#### Excerpted data
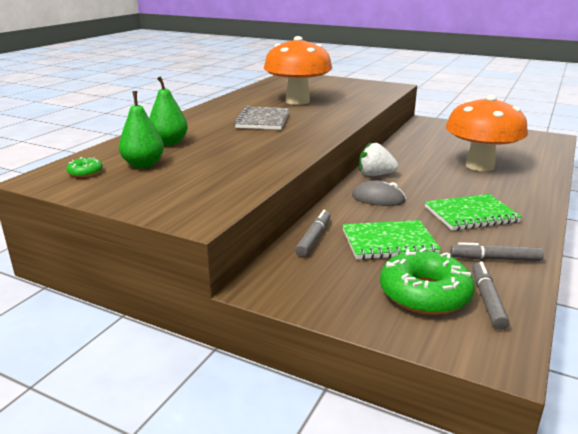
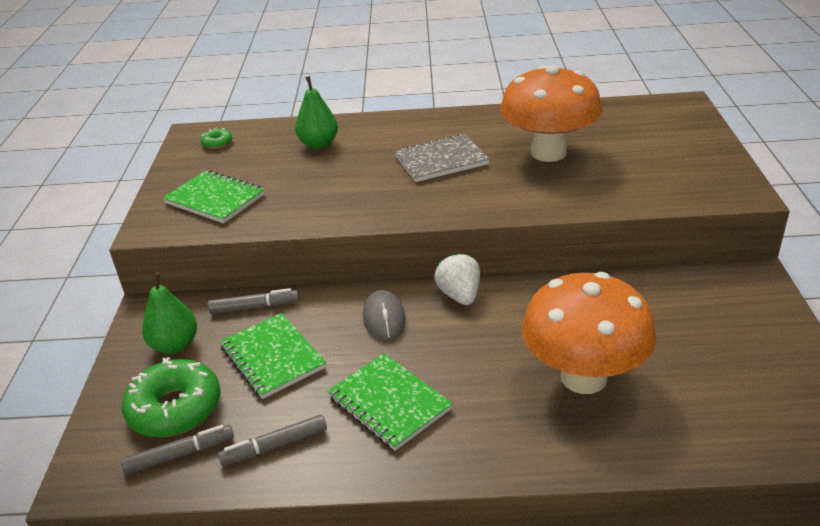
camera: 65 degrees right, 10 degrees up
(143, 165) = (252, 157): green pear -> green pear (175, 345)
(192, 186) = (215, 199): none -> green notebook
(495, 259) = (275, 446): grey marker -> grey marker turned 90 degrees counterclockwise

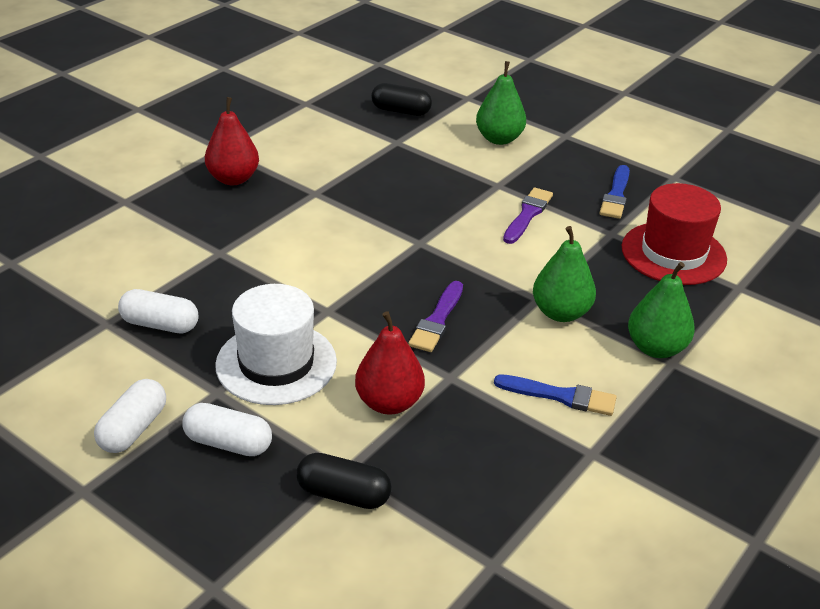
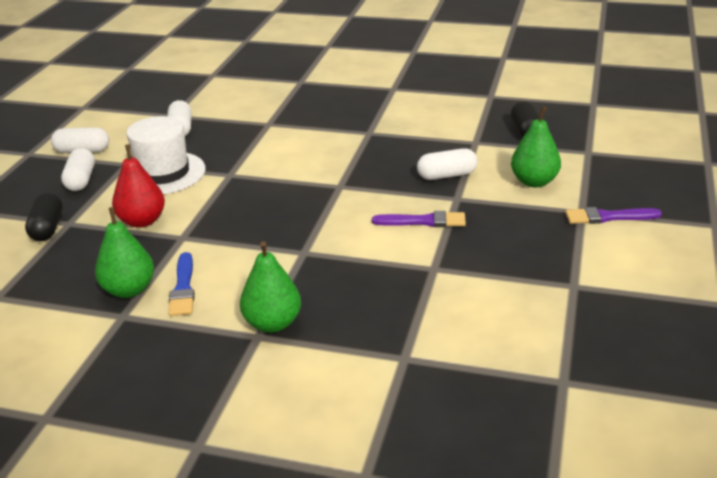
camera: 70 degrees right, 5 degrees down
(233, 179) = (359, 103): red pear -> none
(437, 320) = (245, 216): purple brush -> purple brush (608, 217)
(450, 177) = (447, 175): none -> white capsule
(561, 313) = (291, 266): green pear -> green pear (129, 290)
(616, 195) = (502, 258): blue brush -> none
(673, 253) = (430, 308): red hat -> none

#### What you need to do
From the material given, work out how many lines hold the string "camera"; state that number and nothing further.

#### Solved problem
2